[Excerpts from a dataset]
*** Block opens ***

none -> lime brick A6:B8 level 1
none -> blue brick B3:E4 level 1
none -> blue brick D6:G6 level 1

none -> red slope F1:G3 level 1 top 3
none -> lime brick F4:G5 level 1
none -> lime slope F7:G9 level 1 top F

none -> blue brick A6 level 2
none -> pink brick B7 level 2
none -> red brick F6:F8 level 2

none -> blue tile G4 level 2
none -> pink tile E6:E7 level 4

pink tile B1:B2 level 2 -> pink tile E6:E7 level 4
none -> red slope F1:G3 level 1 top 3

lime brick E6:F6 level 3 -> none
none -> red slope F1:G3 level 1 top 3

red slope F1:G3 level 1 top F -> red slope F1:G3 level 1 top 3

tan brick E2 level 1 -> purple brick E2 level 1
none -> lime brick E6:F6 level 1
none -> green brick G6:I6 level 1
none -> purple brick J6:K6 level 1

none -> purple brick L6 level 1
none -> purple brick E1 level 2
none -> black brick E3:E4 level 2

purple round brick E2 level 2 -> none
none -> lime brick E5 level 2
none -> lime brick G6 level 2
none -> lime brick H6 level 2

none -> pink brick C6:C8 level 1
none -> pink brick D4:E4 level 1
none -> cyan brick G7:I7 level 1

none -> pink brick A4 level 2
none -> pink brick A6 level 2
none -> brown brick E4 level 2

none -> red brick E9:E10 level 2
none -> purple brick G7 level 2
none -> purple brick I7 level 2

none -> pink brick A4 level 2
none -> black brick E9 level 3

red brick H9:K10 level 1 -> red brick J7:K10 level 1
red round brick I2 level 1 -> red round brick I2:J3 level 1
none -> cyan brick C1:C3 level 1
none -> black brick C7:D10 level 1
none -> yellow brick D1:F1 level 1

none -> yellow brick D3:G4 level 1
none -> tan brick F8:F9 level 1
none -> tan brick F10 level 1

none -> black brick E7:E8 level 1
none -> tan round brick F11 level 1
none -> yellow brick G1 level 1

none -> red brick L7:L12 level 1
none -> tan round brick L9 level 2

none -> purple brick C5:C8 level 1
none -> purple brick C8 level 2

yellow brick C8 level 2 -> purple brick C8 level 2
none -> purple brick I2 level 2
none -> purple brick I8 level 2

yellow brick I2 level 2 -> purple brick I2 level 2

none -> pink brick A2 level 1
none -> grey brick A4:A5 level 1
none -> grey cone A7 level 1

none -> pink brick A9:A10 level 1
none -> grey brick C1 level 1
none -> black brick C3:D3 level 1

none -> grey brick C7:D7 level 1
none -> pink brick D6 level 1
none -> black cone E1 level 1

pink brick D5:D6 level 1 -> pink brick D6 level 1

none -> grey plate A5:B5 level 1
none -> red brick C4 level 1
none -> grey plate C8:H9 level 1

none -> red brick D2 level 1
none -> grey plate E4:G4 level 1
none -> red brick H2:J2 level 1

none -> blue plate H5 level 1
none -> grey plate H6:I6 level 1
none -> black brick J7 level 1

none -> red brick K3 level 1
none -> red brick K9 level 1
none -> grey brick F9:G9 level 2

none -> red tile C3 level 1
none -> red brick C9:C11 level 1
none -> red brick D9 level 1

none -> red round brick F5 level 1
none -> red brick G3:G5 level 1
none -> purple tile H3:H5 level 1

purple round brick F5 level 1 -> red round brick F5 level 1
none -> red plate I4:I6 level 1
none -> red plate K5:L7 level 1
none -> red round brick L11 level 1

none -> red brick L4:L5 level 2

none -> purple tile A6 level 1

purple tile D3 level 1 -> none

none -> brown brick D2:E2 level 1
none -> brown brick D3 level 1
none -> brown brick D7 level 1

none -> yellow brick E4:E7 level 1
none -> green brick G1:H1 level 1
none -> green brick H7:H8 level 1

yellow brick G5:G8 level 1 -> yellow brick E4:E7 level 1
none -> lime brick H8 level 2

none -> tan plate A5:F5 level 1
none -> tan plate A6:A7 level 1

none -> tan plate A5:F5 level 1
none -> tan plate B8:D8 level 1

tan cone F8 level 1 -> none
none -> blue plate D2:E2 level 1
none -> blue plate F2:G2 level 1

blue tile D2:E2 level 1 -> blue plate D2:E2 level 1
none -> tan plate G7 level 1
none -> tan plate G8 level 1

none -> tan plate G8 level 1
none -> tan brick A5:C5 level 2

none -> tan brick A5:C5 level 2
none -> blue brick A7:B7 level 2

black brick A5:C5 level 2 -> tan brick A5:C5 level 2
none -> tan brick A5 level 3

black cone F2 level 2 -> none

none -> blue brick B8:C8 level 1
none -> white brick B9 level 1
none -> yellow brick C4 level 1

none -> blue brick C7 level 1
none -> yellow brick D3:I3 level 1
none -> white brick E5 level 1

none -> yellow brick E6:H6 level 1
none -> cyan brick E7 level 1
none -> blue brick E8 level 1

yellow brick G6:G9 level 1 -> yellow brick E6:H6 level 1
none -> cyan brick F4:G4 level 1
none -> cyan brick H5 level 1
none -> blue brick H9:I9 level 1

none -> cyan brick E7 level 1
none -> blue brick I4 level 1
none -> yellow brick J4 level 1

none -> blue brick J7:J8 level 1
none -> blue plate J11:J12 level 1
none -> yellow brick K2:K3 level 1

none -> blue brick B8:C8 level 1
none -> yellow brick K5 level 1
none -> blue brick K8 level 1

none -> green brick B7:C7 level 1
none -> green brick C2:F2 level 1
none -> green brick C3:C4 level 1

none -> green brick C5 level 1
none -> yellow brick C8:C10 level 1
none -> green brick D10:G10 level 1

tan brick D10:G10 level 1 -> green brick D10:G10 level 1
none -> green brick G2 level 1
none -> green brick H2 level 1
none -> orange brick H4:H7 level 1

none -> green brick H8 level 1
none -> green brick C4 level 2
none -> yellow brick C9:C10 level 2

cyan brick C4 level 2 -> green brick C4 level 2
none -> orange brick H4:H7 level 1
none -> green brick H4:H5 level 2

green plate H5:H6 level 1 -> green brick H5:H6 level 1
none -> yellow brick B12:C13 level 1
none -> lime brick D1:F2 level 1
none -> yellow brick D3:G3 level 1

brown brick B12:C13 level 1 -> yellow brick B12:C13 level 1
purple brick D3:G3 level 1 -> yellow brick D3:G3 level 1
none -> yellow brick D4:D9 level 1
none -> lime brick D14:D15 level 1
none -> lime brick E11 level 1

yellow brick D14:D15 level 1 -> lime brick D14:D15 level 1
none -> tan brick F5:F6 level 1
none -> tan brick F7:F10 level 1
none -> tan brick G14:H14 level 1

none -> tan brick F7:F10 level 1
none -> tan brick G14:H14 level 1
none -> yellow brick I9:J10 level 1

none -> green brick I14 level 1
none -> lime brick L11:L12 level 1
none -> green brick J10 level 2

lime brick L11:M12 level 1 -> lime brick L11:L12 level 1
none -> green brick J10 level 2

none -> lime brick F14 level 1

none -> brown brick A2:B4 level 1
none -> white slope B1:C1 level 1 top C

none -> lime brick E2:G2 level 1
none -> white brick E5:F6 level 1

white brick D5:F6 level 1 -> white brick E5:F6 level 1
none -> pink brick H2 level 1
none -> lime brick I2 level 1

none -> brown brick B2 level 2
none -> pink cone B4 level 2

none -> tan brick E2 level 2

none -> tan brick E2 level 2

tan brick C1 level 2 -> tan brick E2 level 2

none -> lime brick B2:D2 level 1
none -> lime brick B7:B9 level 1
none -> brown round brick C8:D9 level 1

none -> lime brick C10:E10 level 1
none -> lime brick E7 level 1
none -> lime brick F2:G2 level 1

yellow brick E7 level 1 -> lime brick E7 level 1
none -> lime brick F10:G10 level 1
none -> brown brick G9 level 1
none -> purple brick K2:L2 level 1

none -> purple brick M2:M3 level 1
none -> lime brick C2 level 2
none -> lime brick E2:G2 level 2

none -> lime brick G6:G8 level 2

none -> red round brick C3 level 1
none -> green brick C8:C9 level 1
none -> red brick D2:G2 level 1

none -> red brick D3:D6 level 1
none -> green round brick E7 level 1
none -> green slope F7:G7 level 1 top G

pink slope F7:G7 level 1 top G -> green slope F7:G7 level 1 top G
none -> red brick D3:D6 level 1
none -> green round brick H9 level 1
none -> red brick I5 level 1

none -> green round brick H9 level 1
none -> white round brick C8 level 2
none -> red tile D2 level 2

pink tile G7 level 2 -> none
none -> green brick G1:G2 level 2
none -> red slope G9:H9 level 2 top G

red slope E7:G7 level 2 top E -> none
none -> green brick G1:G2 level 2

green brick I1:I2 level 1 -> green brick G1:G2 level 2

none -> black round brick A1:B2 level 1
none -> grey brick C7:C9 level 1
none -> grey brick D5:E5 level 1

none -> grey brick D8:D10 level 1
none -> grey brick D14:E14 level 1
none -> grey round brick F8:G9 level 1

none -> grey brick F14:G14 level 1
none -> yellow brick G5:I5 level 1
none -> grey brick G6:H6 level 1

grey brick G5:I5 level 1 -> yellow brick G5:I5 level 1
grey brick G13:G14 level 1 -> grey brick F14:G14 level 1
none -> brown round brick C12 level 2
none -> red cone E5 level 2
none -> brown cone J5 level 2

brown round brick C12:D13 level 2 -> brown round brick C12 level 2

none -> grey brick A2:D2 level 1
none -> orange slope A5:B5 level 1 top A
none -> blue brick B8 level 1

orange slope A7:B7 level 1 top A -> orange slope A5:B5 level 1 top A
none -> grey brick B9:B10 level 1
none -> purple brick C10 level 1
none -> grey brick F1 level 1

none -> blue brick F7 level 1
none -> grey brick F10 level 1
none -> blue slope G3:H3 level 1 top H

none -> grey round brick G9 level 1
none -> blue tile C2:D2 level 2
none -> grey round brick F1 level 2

*** Block closes ***

Among the lines above, some may hold the string "cone". State how many, giving the number alone.

7